--- What is required ---
Search the entries for the word "plus" and pull out each line that has it.

--- Change listing data ---

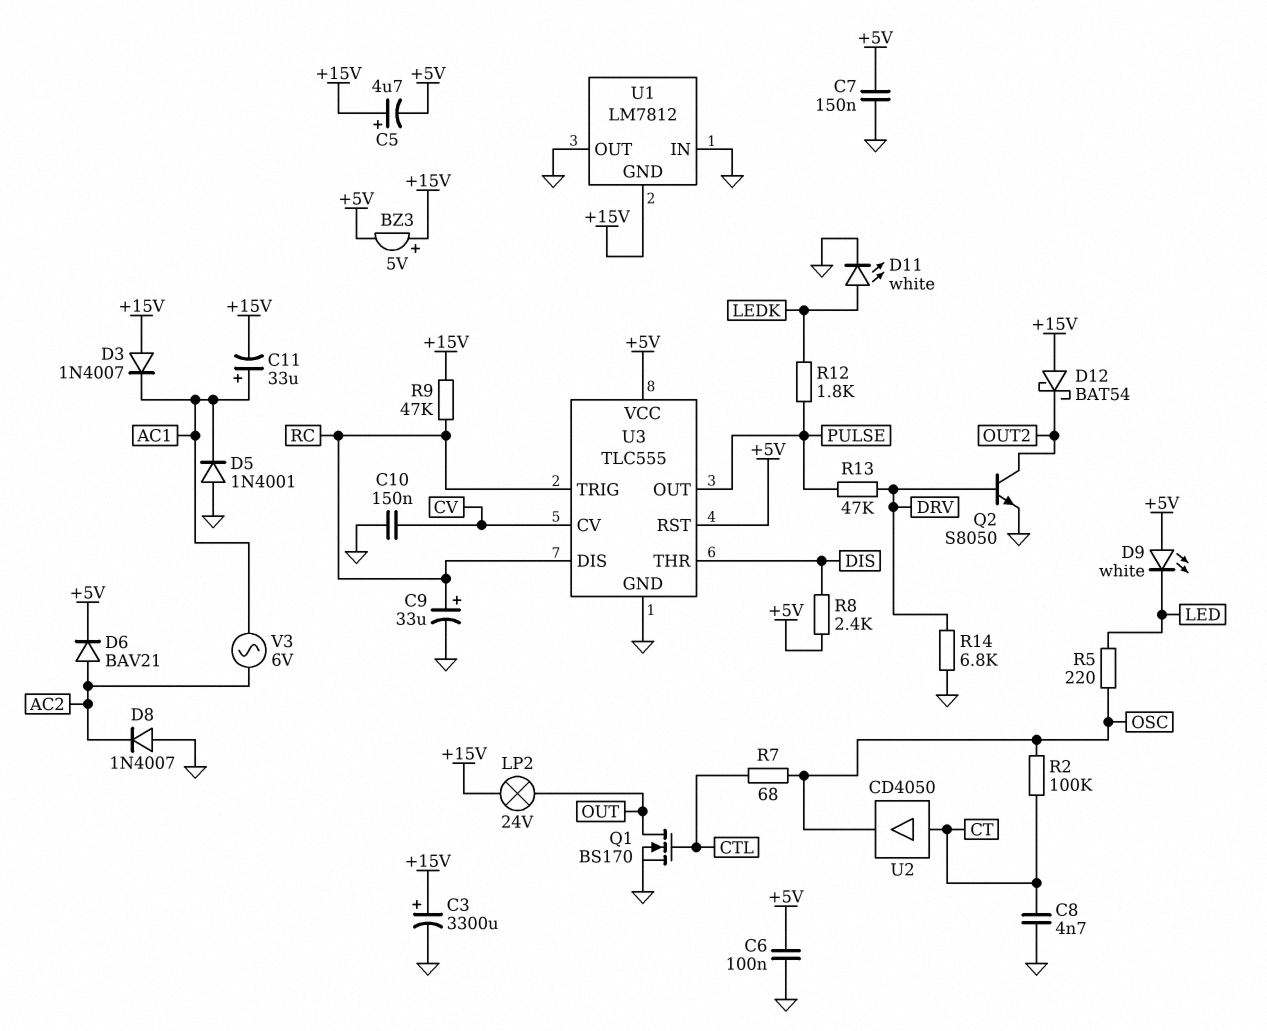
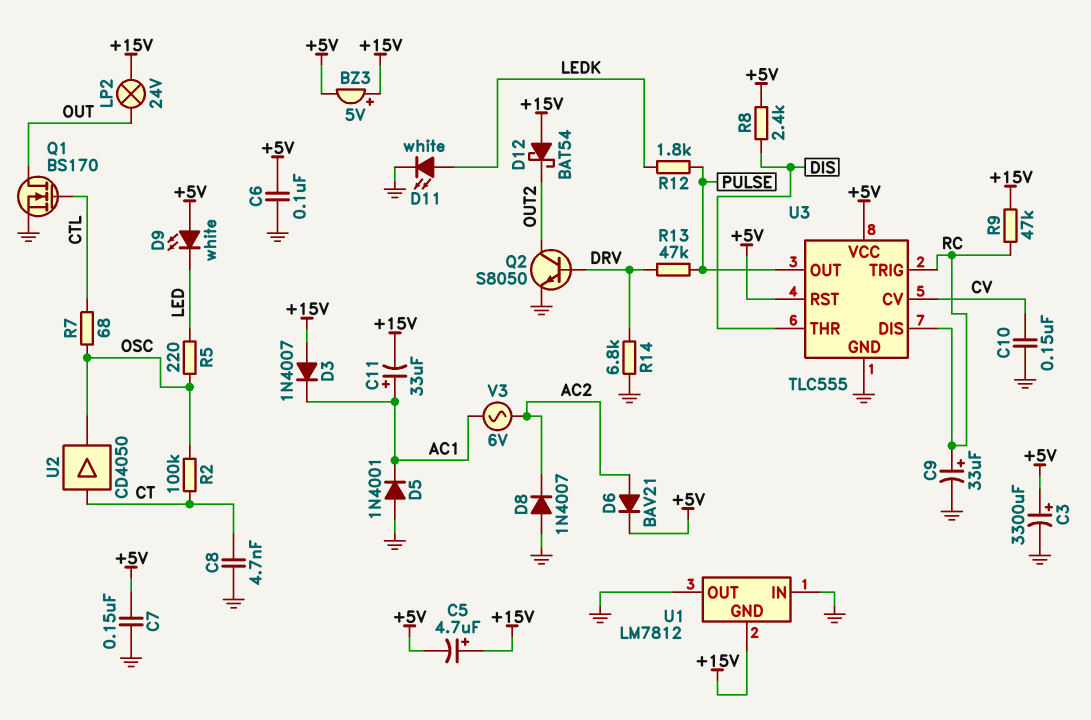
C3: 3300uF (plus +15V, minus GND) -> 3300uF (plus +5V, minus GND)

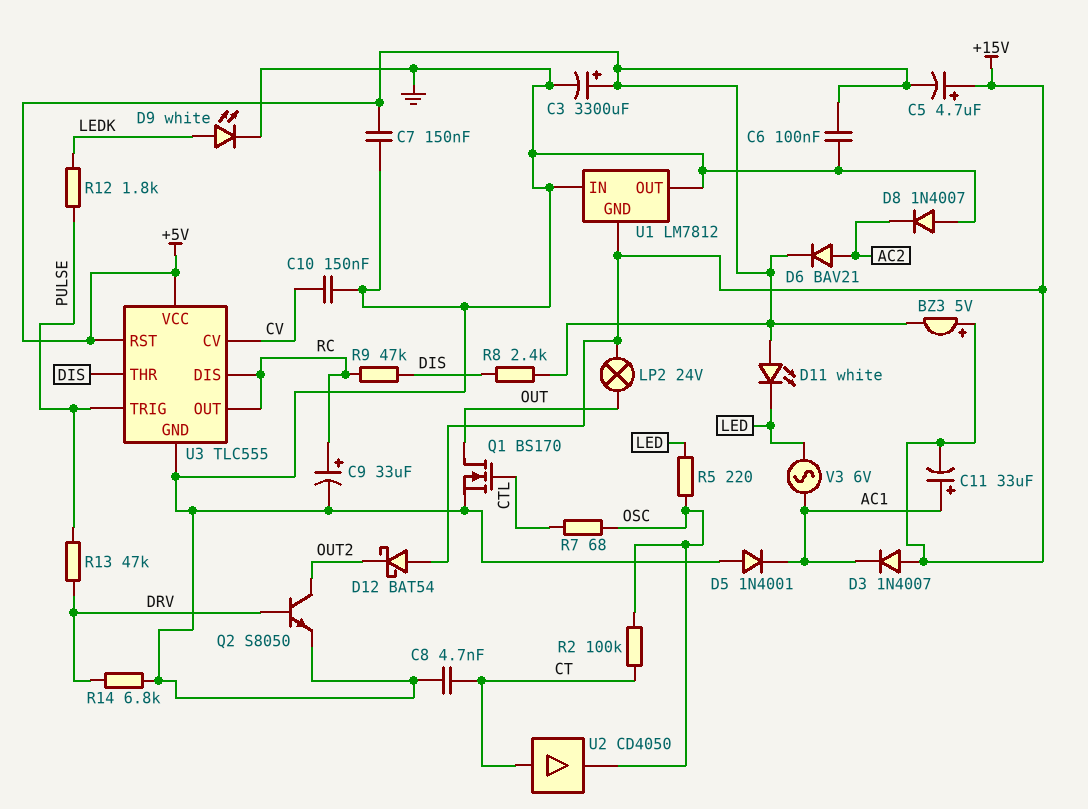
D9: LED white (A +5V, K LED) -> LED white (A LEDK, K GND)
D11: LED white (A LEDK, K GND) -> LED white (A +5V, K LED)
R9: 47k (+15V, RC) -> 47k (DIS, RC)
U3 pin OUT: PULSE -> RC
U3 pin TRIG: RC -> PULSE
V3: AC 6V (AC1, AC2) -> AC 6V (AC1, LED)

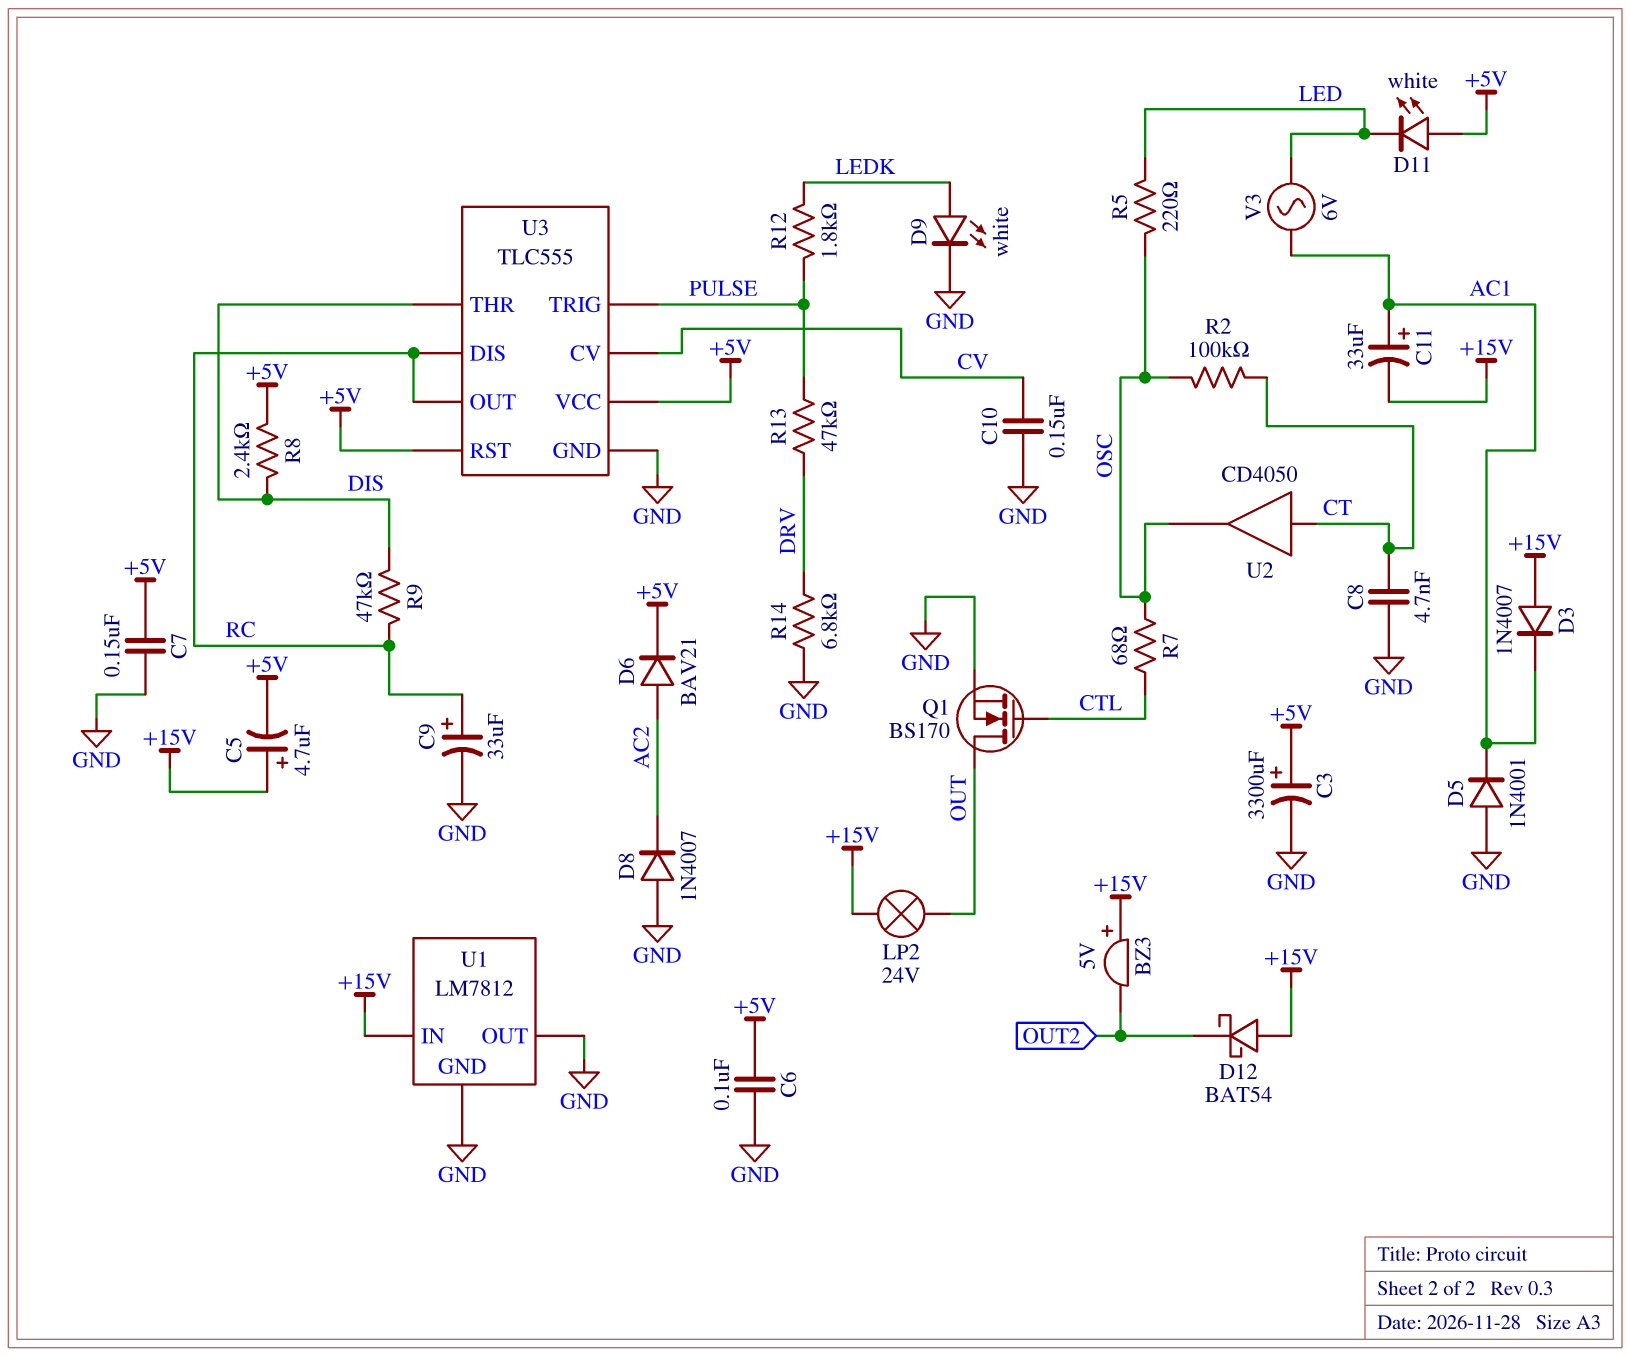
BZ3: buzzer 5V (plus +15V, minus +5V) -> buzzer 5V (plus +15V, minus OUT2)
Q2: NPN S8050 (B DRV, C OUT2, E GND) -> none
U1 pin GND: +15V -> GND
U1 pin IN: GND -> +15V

--- Solved problem ---
C3: 3300uF (plus +15V, minus GND) -> 3300uF (plus +5V, minus GND)
BZ3: buzzer 5V (plus +15V, minus +5V) -> buzzer 5V (plus +15V, minus OUT2)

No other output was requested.